## Written problem
Copy the entries below word for word, starting at the line that contains "black ellipse at" and ending at the line that contains "blue triangle: rotated 20 degrees clockwise". Leave out the pictures.
====================
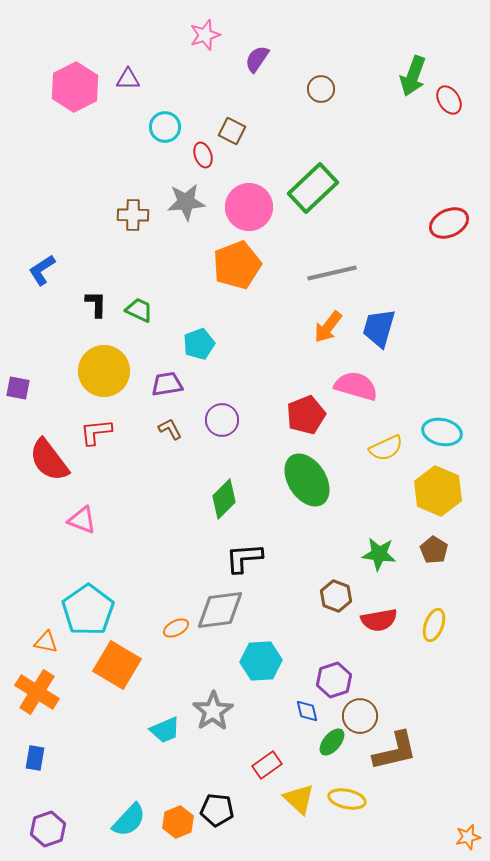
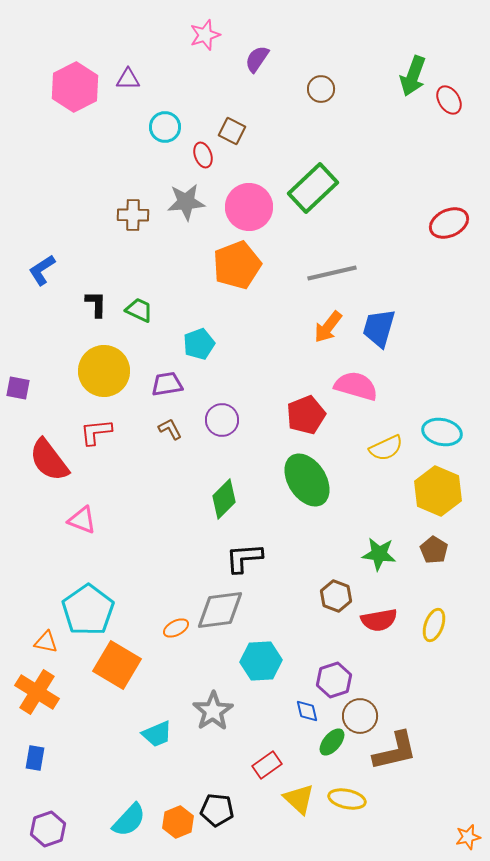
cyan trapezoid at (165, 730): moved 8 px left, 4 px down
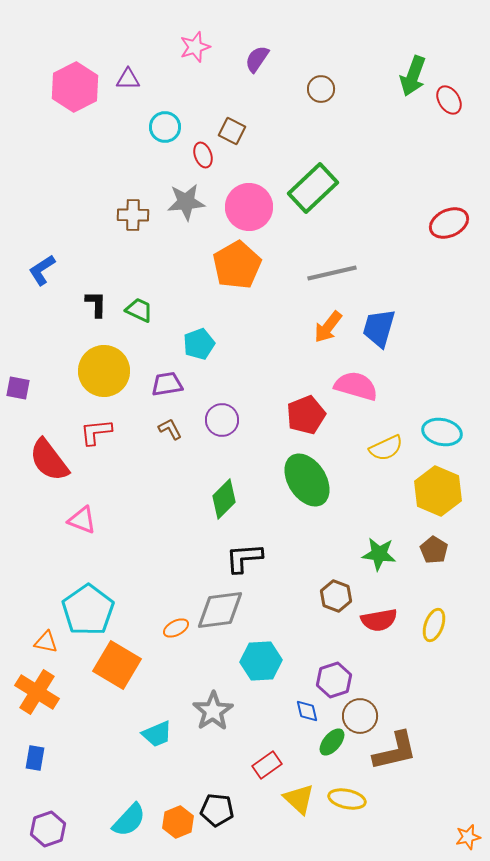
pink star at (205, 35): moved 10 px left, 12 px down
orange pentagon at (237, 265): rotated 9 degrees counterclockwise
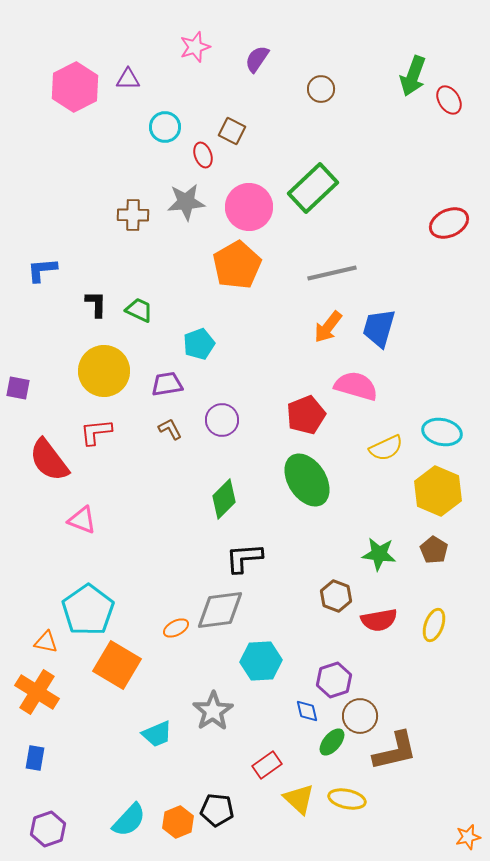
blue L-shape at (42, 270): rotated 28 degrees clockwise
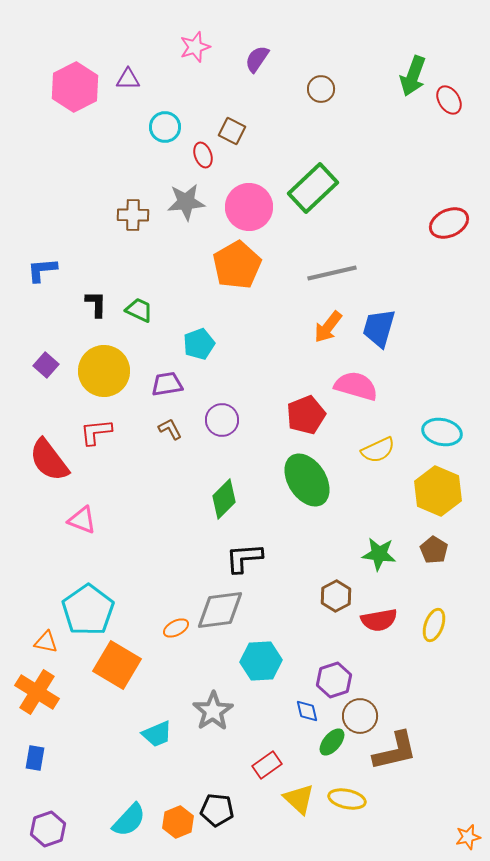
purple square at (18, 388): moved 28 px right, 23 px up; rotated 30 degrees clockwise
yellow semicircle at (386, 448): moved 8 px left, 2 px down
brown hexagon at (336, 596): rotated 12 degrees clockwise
====================
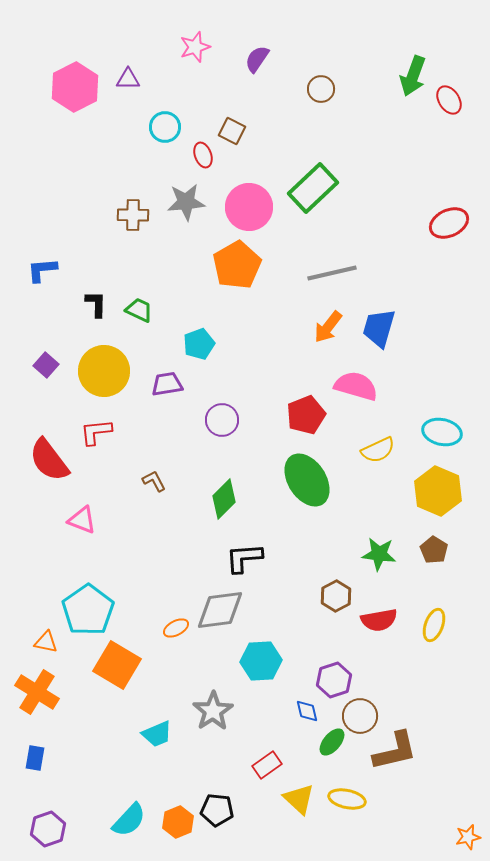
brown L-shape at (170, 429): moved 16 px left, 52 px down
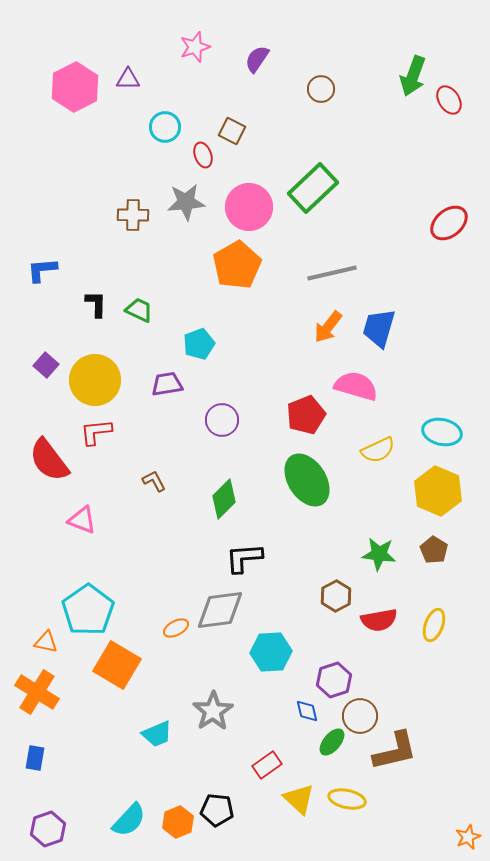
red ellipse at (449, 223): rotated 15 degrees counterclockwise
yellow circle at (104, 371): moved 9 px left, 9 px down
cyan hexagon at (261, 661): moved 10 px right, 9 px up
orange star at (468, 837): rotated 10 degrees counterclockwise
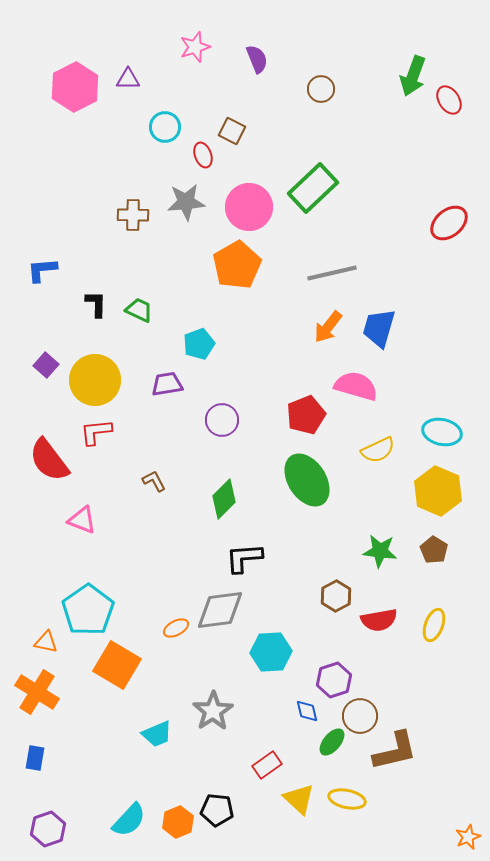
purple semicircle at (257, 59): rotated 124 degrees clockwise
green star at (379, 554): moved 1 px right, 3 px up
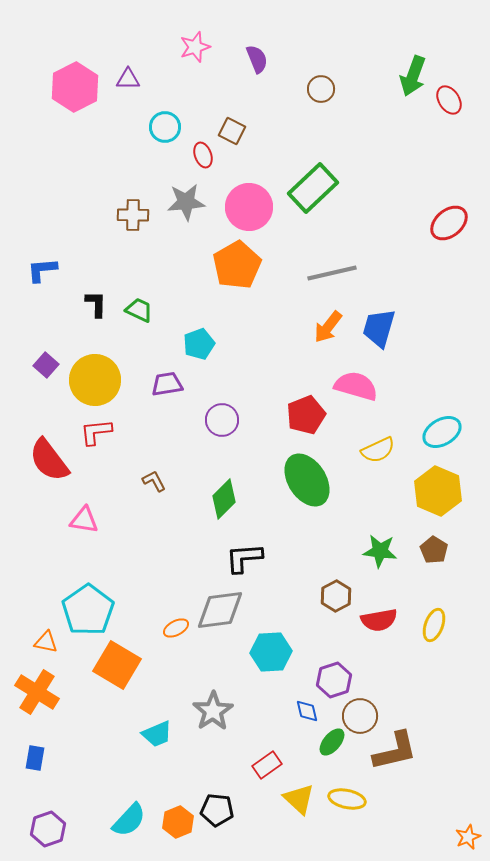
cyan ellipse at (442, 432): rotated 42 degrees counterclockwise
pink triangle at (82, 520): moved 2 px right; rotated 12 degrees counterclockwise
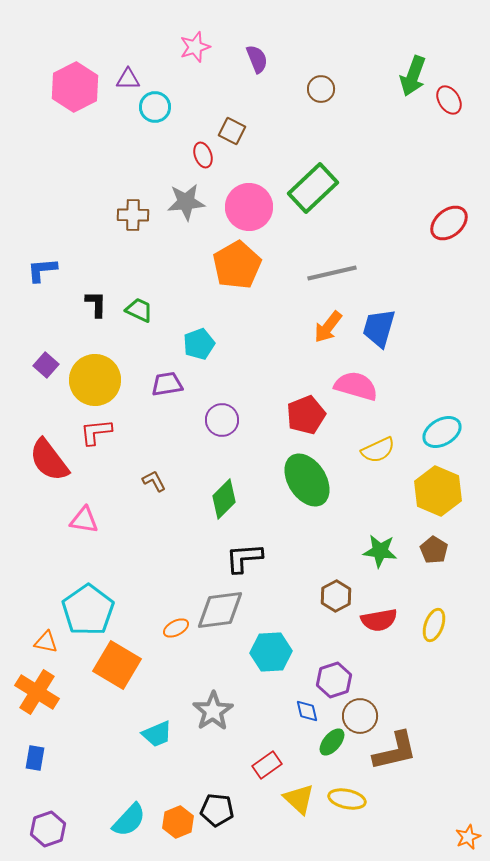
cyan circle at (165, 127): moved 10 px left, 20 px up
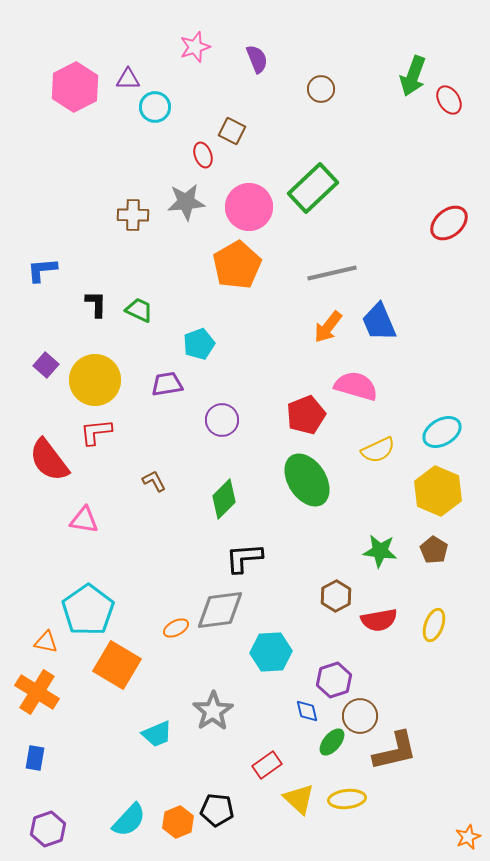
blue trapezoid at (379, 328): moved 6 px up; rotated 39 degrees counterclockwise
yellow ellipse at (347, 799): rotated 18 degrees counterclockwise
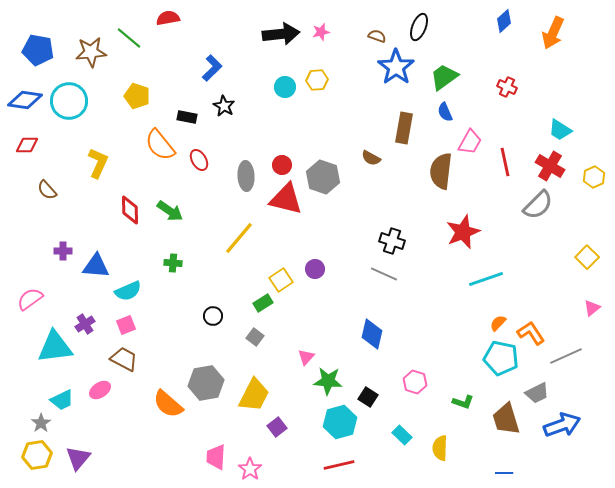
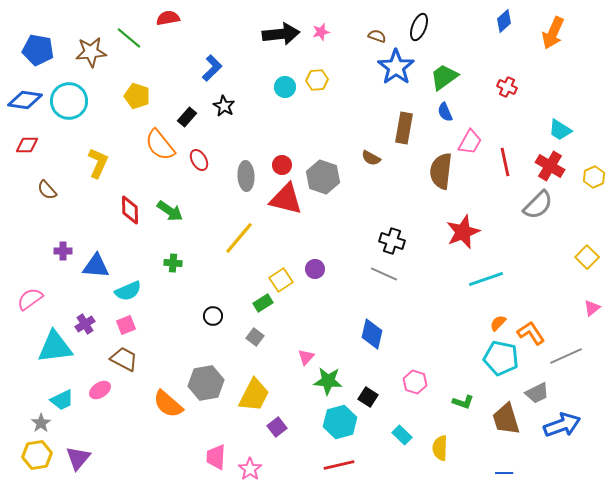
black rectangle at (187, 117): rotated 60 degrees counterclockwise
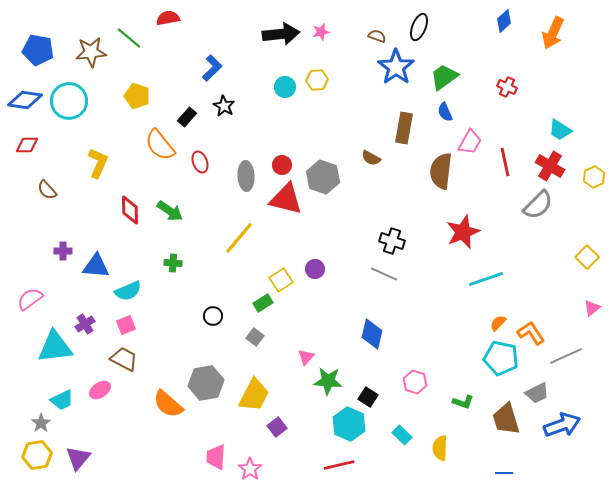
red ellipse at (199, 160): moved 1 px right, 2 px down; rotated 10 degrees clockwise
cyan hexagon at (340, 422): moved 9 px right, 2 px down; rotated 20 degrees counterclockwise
====================
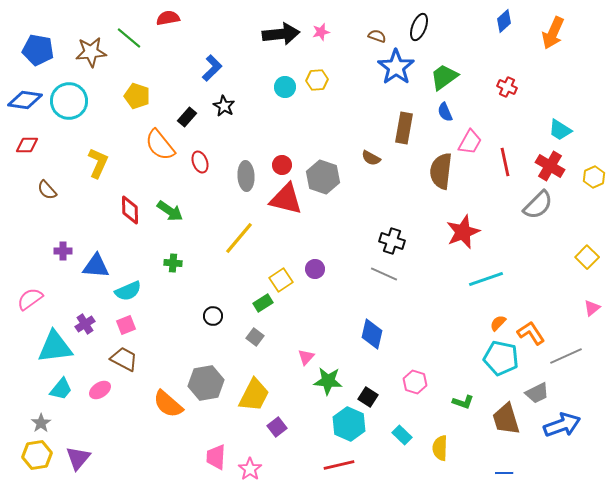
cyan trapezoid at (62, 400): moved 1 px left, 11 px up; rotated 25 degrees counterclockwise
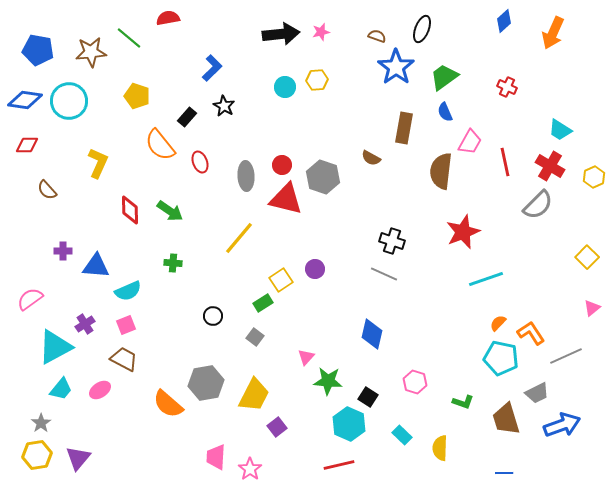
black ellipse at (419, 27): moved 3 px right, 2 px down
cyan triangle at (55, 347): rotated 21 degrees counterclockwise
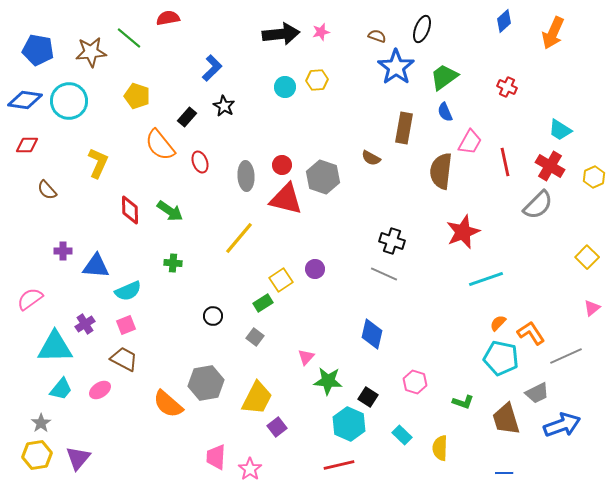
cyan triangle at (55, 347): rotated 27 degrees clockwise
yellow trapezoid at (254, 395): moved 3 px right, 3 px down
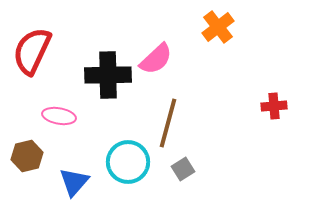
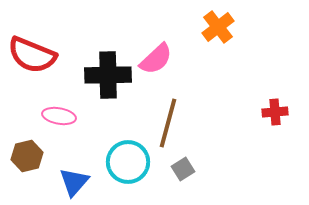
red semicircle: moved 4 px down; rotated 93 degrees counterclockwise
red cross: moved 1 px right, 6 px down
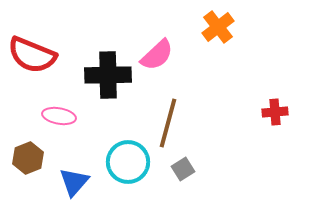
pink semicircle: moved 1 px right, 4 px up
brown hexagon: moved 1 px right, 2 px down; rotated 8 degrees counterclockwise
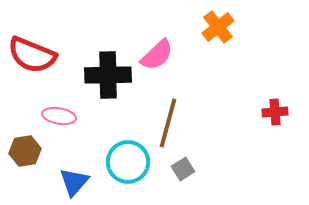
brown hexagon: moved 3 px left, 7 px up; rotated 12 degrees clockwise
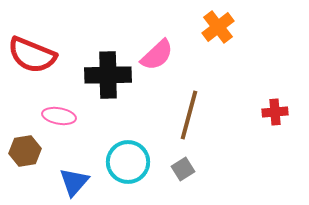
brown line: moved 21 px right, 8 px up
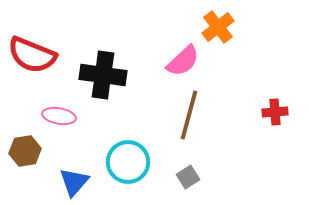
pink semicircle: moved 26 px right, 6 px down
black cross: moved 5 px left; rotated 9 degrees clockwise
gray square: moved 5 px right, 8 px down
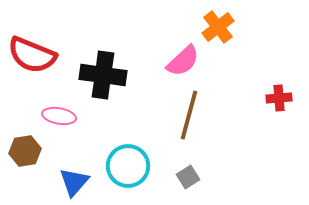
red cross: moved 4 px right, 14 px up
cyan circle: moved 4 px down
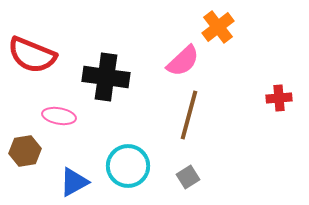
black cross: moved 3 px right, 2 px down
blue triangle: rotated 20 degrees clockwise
====================
## The solution
black ellipse at (419, 27): moved 3 px right, 2 px down
cyan triangle at (55, 347): rotated 21 degrees counterclockwise
cyan triangle at (55, 347): rotated 27 degrees clockwise
yellow trapezoid at (254, 395): moved 3 px right, 3 px down
red semicircle: moved 4 px down; rotated 93 degrees counterclockwise
red cross: moved 1 px right, 6 px down
pink semicircle: moved 1 px right, 4 px up
brown hexagon: moved 1 px right, 2 px down; rotated 8 degrees counterclockwise
brown hexagon: moved 3 px left, 7 px up; rotated 12 degrees clockwise
brown line: moved 21 px right, 8 px up
pink semicircle: moved 26 px right, 6 px down
black cross: moved 5 px left; rotated 9 degrees clockwise
gray square: moved 5 px right, 8 px down
red cross: moved 4 px right, 14 px up
cyan circle: moved 4 px down
black cross: moved 3 px right, 2 px down
blue triangle: rotated 20 degrees clockwise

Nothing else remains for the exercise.